--- Task material Enclosed Below ---

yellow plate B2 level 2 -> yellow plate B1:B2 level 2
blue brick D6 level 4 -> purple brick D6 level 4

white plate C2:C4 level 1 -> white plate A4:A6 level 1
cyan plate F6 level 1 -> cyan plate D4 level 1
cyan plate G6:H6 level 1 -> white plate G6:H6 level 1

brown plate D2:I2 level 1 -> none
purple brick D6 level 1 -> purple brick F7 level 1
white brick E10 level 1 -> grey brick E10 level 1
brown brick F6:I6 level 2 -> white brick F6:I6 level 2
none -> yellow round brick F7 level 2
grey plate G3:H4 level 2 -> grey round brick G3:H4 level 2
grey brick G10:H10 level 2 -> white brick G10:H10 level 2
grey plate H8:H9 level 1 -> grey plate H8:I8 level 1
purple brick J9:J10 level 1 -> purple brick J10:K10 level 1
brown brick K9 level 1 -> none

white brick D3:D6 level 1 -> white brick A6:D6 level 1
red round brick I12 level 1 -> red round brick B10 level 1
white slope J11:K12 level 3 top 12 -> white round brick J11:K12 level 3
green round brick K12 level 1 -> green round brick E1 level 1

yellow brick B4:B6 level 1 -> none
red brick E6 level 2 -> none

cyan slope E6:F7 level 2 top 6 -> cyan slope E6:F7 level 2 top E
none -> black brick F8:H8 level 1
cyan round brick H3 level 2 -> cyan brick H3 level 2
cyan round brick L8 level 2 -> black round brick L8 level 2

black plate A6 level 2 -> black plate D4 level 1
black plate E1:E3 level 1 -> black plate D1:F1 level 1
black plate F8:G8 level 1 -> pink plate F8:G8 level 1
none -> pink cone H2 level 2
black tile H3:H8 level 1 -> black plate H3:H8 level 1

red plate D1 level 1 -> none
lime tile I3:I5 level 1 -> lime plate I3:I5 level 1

--- End of Enclosed Task material ---

(Your assignment)
Write out the full listing, keeping every line exactly as it is.

(Your response)
yellow plate B2 level 2 -> yellow plate B1:B2 level 2
blue brick D6 level 4 -> purple brick D6 level 4

white plate C2:C4 level 1 -> white plate A4:A6 level 1
cyan plate F6 level 1 -> cyan plate D4 level 1
cyan plate G6:H6 level 1 -> white plate G6:H6 level 1

brown plate D2:I2 level 1 -> none
purple brick D6 level 1 -> purple brick F7 level 1
white brick E10 level 1 -> grey brick E10 level 1
brown brick F6:I6 level 2 -> white brick F6:I6 level 2
none -> yellow round brick F7 level 2
grey plate G3:H4 level 2 -> grey round brick G3:H4 level 2
grey brick G10:H10 level 2 -> white brick G10:H10 level 2
grey plate H8:H9 level 1 -> grey plate H8:I8 level 1
purple brick J9:J10 level 1 -> purple brick J10:K10 level 1
brown brick K9 level 1 -> none

white brick D3:D6 level 1 -> white brick A6:D6 level 1
red round brick I12 level 1 -> red round brick B10 level 1
white slope J11:K12 level 3 top 12 -> white round brick J11:K12 level 3
green round brick K12 level 1 -> green round brick E1 level 1

yellow brick B4:B6 level 1 -> none
red brick E6 level 2 -> none

cyan slope E6:F7 level 2 top 6 -> cyan slope E6:F7 level 2 top E
none -> black brick F8:H8 level 1
cyan round brick H3 level 2 -> cyan brick H3 level 2
cyan round brick L8 level 2 -> black round brick L8 level 2

black plate A6 level 2 -> black plate D4 level 1
black plate E1:E3 level 1 -> black plate D1:F1 level 1
black plate F8:G8 level 1 -> pink plate F8:G8 level 1
none -> pink cone H2 level 2
black tile H3:H8 level 1 -> black plate H3:H8 level 1

red plate D1 level 1 -> none
lime tile I3:I5 level 1 -> lime plate I3:I5 level 1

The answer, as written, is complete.